> **Provided data**
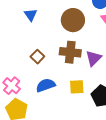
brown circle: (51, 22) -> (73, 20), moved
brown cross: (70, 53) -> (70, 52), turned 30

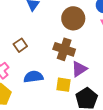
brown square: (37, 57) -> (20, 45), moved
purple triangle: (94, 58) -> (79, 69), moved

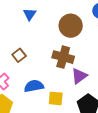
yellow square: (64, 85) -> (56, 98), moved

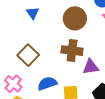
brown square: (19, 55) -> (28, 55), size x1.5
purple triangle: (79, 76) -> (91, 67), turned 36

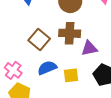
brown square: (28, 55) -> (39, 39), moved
---
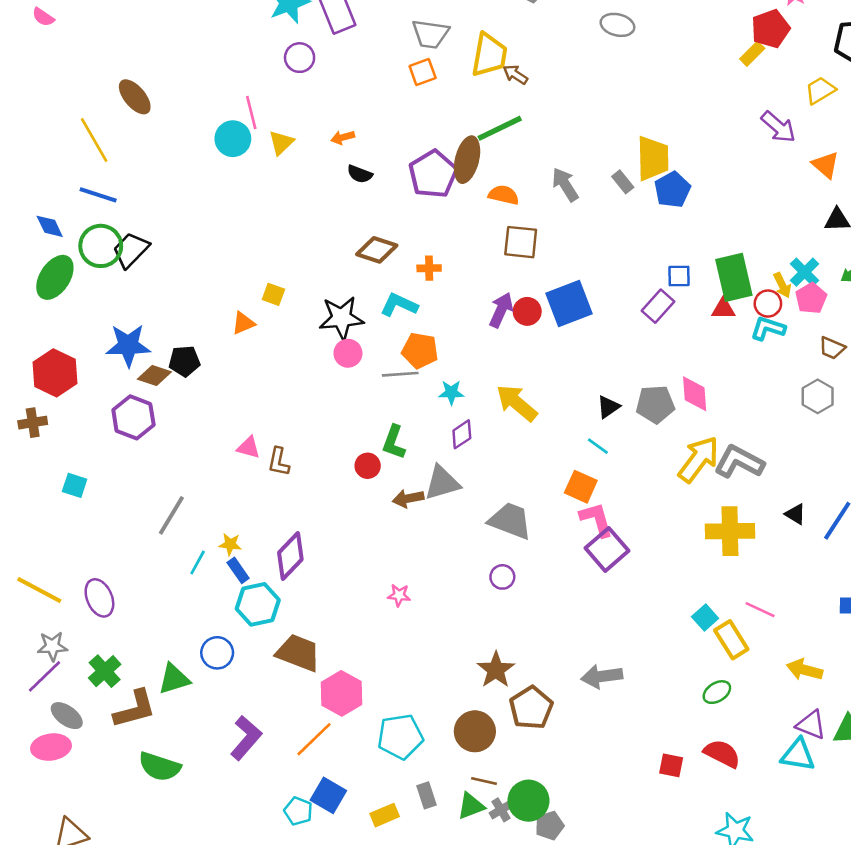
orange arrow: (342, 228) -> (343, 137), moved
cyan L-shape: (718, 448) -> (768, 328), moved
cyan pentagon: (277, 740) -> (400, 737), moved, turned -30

> **Exercise objective**
Sift the data above for lines with "purple", then copy each one.

> **Answer space**
purple triangle: (94, 58) -> (79, 69), moved
purple triangle: (79, 76) -> (91, 67), turned 36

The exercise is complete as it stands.